## Material for this task:
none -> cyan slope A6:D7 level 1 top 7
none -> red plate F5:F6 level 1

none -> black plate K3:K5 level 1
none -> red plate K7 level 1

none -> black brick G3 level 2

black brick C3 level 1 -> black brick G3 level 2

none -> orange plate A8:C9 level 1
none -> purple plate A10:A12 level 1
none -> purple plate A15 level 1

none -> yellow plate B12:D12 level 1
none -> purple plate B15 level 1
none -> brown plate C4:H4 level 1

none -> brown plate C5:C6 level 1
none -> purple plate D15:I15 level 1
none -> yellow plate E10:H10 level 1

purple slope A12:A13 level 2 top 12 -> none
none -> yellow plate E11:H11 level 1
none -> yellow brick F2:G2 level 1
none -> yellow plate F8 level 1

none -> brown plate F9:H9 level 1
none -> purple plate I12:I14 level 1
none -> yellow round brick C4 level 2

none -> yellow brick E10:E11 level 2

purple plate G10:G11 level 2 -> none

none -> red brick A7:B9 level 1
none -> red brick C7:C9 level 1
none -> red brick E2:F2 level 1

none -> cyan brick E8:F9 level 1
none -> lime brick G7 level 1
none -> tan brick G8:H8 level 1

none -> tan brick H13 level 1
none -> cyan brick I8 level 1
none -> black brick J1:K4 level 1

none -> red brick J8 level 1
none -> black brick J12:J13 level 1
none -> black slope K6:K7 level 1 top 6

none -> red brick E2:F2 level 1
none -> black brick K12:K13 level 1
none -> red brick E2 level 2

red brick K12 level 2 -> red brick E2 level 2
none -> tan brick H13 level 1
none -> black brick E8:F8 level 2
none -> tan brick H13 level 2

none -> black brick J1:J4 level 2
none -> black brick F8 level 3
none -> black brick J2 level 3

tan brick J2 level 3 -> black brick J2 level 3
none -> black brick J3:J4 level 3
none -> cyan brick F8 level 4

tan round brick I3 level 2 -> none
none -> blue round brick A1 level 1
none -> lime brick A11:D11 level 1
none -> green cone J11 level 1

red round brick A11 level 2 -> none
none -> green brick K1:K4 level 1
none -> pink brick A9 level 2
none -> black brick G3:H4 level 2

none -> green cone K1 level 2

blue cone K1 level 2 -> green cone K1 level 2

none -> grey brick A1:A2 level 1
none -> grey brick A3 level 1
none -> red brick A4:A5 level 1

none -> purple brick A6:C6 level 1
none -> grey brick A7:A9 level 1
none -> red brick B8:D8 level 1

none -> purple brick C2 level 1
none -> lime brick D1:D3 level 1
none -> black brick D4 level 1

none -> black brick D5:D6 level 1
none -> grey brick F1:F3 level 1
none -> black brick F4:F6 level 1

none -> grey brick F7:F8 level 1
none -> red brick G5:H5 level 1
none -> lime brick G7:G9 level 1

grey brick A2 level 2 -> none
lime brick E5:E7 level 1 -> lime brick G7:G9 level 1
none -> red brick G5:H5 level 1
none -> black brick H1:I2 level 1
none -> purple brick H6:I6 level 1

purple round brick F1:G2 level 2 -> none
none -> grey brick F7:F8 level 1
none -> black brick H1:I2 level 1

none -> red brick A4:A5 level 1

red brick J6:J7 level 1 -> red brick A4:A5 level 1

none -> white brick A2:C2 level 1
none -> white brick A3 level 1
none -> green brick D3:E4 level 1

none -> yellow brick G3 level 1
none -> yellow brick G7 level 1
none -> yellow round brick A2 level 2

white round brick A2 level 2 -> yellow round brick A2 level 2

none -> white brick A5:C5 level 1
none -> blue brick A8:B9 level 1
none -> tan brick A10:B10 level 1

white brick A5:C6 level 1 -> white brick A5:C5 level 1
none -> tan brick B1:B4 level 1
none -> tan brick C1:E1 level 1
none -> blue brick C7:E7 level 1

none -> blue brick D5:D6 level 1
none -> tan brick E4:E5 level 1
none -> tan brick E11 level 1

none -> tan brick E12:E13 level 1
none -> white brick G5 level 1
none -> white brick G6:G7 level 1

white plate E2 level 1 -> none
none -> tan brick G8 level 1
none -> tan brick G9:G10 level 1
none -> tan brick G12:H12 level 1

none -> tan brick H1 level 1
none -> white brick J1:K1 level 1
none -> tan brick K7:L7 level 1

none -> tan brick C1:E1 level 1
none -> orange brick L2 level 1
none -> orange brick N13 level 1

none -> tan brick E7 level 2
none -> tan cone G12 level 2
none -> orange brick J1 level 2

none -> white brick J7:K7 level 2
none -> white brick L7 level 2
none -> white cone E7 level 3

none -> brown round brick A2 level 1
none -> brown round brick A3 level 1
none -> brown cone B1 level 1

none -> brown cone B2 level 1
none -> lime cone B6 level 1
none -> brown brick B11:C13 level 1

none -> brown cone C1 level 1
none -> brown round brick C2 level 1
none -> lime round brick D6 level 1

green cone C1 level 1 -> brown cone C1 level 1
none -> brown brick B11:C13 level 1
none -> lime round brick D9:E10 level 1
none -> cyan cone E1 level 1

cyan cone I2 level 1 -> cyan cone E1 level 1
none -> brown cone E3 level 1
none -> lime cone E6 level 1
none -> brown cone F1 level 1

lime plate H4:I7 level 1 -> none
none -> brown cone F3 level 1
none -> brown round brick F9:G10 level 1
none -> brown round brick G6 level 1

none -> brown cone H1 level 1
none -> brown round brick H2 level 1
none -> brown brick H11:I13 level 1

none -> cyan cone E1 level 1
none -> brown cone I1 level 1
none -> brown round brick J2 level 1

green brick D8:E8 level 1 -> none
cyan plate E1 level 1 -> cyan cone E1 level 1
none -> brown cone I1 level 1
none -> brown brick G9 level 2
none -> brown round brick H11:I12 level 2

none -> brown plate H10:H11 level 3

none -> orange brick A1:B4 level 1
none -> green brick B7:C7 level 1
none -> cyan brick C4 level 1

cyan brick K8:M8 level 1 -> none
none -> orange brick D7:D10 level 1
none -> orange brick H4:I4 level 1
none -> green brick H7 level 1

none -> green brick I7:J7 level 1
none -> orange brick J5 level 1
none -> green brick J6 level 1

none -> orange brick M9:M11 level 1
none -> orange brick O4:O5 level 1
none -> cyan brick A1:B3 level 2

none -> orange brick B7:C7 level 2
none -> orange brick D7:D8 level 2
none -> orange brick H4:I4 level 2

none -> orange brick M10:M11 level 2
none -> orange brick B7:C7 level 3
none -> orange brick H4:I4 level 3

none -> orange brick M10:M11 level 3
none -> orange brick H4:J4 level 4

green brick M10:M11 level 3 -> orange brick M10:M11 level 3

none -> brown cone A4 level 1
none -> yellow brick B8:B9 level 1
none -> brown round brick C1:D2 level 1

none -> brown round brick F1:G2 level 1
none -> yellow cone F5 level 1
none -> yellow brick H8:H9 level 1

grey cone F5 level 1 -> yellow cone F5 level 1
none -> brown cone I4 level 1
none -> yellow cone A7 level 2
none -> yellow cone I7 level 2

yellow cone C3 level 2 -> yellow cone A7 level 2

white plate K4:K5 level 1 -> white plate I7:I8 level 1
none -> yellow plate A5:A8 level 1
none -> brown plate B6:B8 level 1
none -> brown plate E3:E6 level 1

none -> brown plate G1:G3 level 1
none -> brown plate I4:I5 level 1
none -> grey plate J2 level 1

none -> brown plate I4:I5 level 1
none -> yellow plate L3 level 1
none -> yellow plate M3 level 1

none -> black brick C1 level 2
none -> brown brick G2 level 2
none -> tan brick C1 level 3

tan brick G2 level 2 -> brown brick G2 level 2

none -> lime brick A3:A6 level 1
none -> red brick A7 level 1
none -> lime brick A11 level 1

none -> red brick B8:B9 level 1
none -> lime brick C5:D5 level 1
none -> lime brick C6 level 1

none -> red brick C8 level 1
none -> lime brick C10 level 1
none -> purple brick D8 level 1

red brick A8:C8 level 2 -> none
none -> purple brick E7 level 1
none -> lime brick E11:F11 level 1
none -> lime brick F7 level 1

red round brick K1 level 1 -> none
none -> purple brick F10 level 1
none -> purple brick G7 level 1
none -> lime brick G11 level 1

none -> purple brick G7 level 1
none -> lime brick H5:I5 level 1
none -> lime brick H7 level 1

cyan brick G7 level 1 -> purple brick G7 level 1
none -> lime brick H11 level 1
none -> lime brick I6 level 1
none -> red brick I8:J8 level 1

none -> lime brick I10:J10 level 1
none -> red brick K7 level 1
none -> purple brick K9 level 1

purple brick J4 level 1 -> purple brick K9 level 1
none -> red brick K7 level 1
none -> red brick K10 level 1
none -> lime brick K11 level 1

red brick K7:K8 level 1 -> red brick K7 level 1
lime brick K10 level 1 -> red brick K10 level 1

## What you need to do:
Reproduce the records above exactly, from the first line to the line that holds "none -> grey brick A3 level 1", inclusive, and omit everything after it.

## Output:
none -> cyan slope A6:D7 level 1 top 7
none -> red plate F5:F6 level 1

none -> black plate K3:K5 level 1
none -> red plate K7 level 1

none -> black brick G3 level 2

black brick C3 level 1 -> black brick G3 level 2

none -> orange plate A8:C9 level 1
none -> purple plate A10:A12 level 1
none -> purple plate A15 level 1

none -> yellow plate B12:D12 level 1
none -> purple plate B15 level 1
none -> brown plate C4:H4 level 1

none -> brown plate C5:C6 level 1
none -> purple plate D15:I15 level 1
none -> yellow plate E10:H10 level 1

purple slope A12:A13 level 2 top 12 -> none
none -> yellow plate E11:H11 level 1
none -> yellow brick F2:G2 level 1
none -> yellow plate F8 level 1

none -> brown plate F9:H9 level 1
none -> purple plate I12:I14 level 1
none -> yellow round brick C4 level 2

none -> yellow brick E10:E11 level 2

purple plate G10:G11 level 2 -> none

none -> red brick A7:B9 level 1
none -> red brick C7:C9 level 1
none -> red brick E2:F2 level 1

none -> cyan brick E8:F9 level 1
none -> lime brick G7 level 1
none -> tan brick G8:H8 level 1

none -> tan brick H13 level 1
none -> cyan brick I8 level 1
none -> black brick J1:K4 level 1

none -> red brick J8 level 1
none -> black brick J12:J13 level 1
none -> black slope K6:K7 level 1 top 6

none -> red brick E2:F2 level 1
none -> black brick K12:K13 level 1
none -> red brick E2 level 2

red brick K12 level 2 -> red brick E2 level 2
none -> tan brick H13 level 1
none -> black brick E8:F8 level 2
none -> tan brick H13 level 2

none -> black brick J1:J4 level 2
none -> black brick F8 level 3
none -> black brick J2 level 3

tan brick J2 level 3 -> black brick J2 level 3
none -> black brick J3:J4 level 3
none -> cyan brick F8 level 4

tan round brick I3 level 2 -> none
none -> blue round brick A1 level 1
none -> lime brick A11:D11 level 1
none -> green cone J11 level 1

red round brick A11 level 2 -> none
none -> green brick K1:K4 level 1
none -> pink brick A9 level 2
none -> black brick G3:H4 level 2

none -> green cone K1 level 2

blue cone K1 level 2 -> green cone K1 level 2

none -> grey brick A1:A2 level 1
none -> grey brick A3 level 1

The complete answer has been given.